:: Task statement ::
Once the line containing "camera: 80 degrees left, 0 degrees up" is found in the records below, return it and each following line exactly, up to and including the line containing "(471, 161) = (297, 224): none -> brown wallet", and nothing else.

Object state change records

···

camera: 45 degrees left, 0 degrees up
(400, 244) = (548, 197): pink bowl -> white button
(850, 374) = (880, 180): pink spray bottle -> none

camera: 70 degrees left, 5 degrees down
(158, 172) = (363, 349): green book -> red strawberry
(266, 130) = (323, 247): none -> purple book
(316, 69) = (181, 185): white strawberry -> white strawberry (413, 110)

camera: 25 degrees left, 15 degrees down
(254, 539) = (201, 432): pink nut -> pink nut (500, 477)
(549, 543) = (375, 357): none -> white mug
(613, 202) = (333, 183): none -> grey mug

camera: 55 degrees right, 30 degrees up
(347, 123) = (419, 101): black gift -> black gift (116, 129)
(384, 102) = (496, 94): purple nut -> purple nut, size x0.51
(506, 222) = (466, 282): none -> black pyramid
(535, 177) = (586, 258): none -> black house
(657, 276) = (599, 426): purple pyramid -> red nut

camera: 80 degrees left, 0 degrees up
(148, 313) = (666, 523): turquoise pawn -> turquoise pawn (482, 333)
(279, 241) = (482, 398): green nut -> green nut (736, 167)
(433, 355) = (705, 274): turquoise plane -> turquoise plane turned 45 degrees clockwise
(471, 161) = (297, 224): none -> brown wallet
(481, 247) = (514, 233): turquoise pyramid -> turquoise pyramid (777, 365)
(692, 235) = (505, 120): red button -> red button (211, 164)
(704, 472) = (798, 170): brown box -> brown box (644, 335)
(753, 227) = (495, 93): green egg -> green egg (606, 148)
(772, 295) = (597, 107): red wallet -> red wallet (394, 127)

···

:: Reply ::
camera: 80 degrees left, 0 degrees up
(148, 313) = (666, 523): turquoise pawn -> turquoise pawn (482, 333)
(279, 241) = (482, 398): green nut -> green nut (736, 167)
(433, 355) = (705, 274): turquoise plane -> turquoise plane turned 45 degrees clockwise
(471, 161) = (297, 224): none -> brown wallet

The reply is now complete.